— Prompt —
Please repeat every entry exactly as written, but skip the pictures.

— Data records —

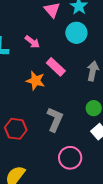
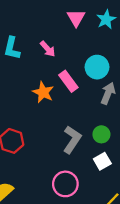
cyan circle: (76, 33) -> (97, 67), moved
gray L-shape: (55, 119) -> (72, 140), moved

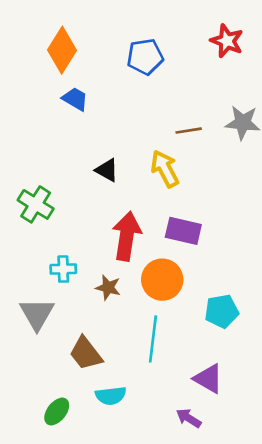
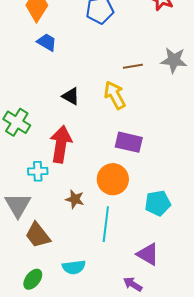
red arrow: (127, 236) -> (61, 144), moved
brown star: (108, 288) -> (75, 199), moved
brown trapezoid: (86, 353) -> (38, 235), moved

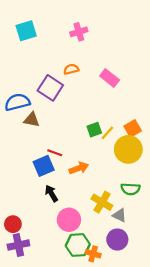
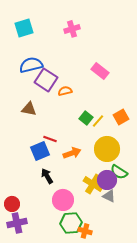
orange semicircle: (71, 69) -> (65, 91), moved
blue semicircle: (17, 102) -> (31, 65), moved
green square: (94, 130) -> (86, 118), turned -32
yellow circle: (128, 149) -> (107, 149), moved
green semicircle: (130, 189) -> (119, 172), turned 30
purple circle: (117, 240) -> (107, 180), moved

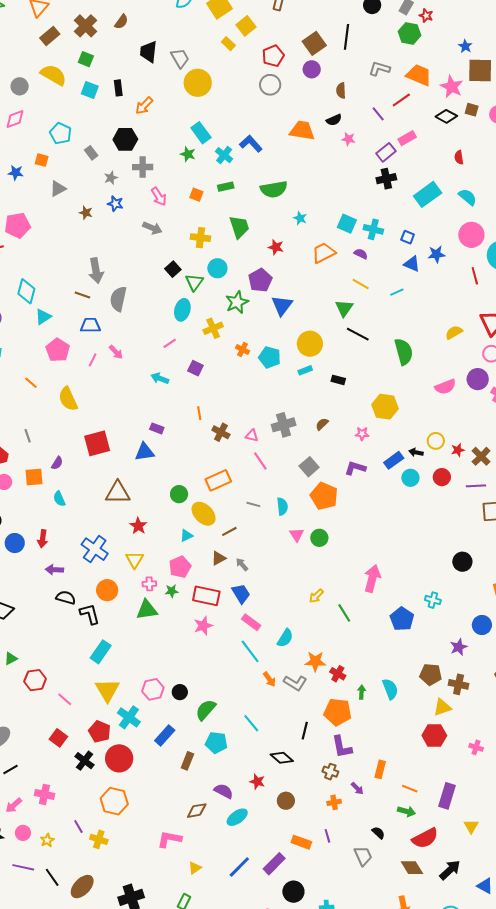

— Task result —
cyan circle: (76, 33) -> (97, 67), moved
gray L-shape: (55, 119) -> (72, 140), moved

red arrow: (127, 236) -> (61, 144), moved
brown star: (108, 288) -> (75, 199), moved
brown trapezoid: (86, 353) -> (38, 235), moved

orange semicircle: (71, 69) -> (65, 91), moved
blue semicircle: (17, 102) -> (31, 65), moved
green square: (94, 130) -> (86, 118), turned -32
yellow circle: (128, 149) -> (107, 149), moved
green semicircle: (130, 189) -> (119, 172), turned 30
purple circle: (117, 240) -> (107, 180), moved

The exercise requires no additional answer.